## Work instruction
Repeat the listing exactly, minus the pictures.

## Provided material
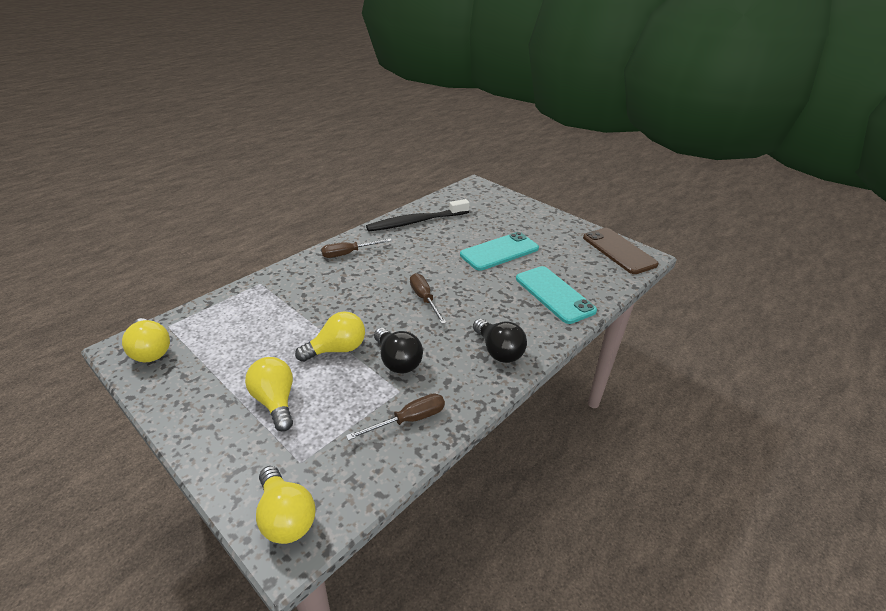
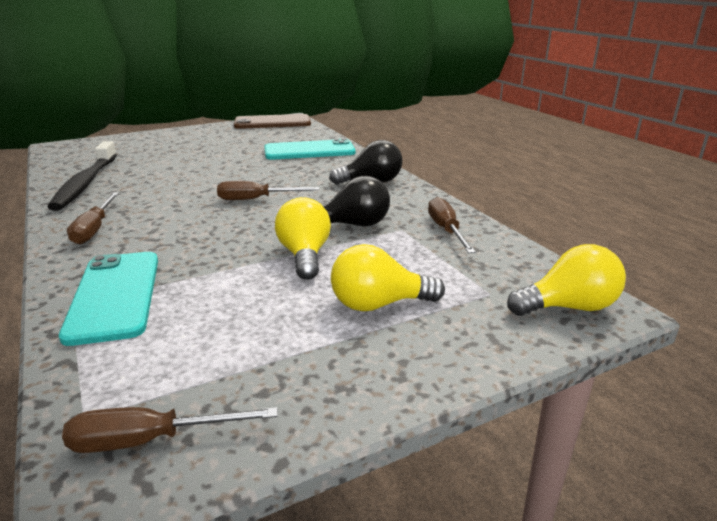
camera: 70 degrees left, 10 degrees down
(150, 351) = (150, 440): yellow light bulb -> brown screwdriver
(499, 251) = (213, 157): turquoise phone -> turquoise phone (114, 295)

## Expected answer
camera: 70 degrees left, 10 degrees down
(150, 351) = (150, 440): yellow light bulb -> brown screwdriver
(499, 251) = (213, 157): turquoise phone -> turquoise phone (114, 295)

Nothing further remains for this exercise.